=== STORED DATA ===
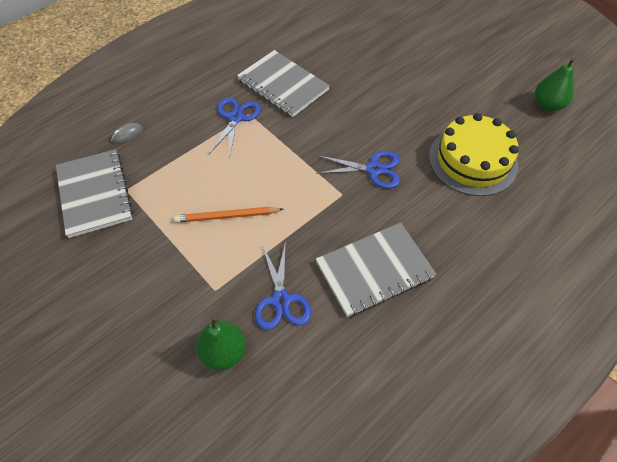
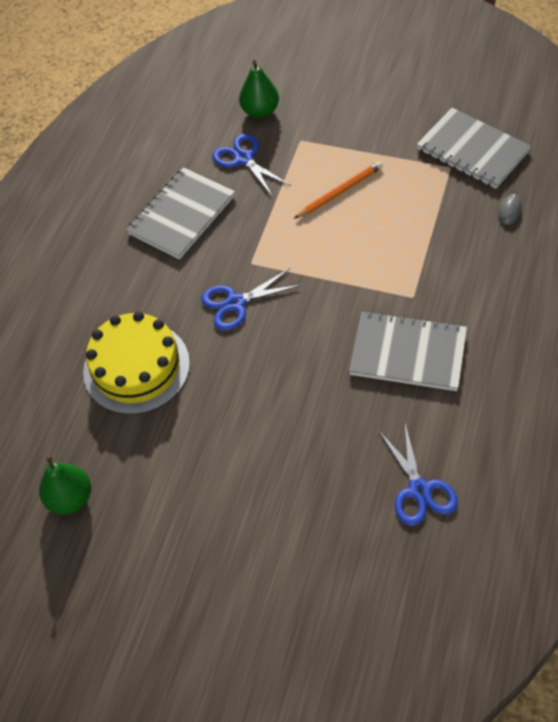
camera: 155 degrees right, 0 degrees up
(235, 118) = (422, 284): blue scissors -> blue scissors (419, 490)

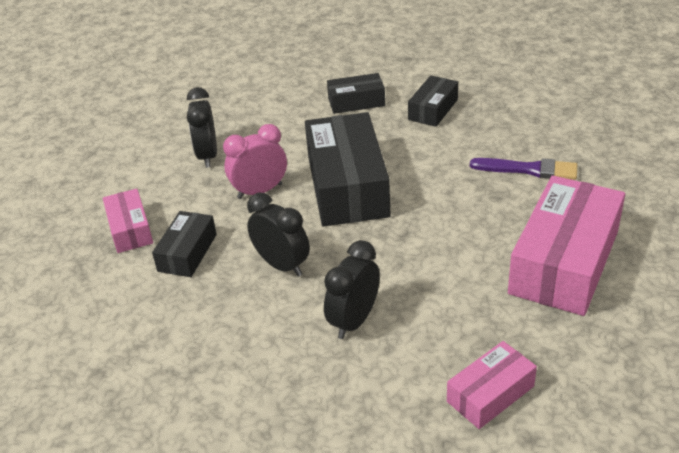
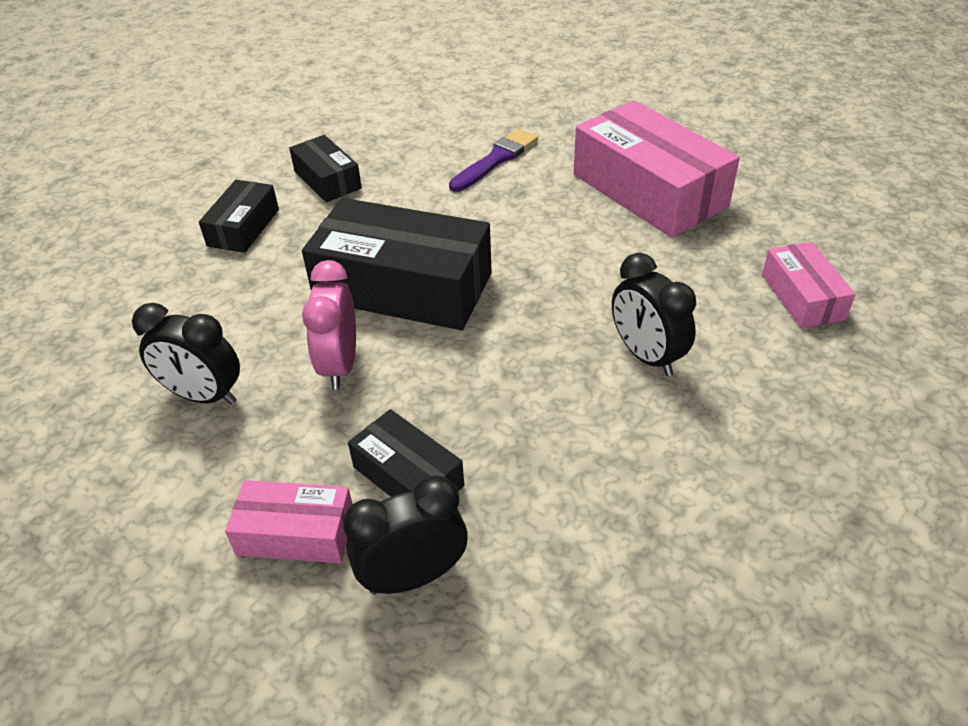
camera: 65 degrees left, 5 degrees up
(282, 265) = (507, 387): black clock -> black clock (413, 576)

=== ABOUT THIS EXERCISE ===
Since only a number is wanted, please say how many lines in the data include the word "degrees".

=== ANSWER BELOW ===
2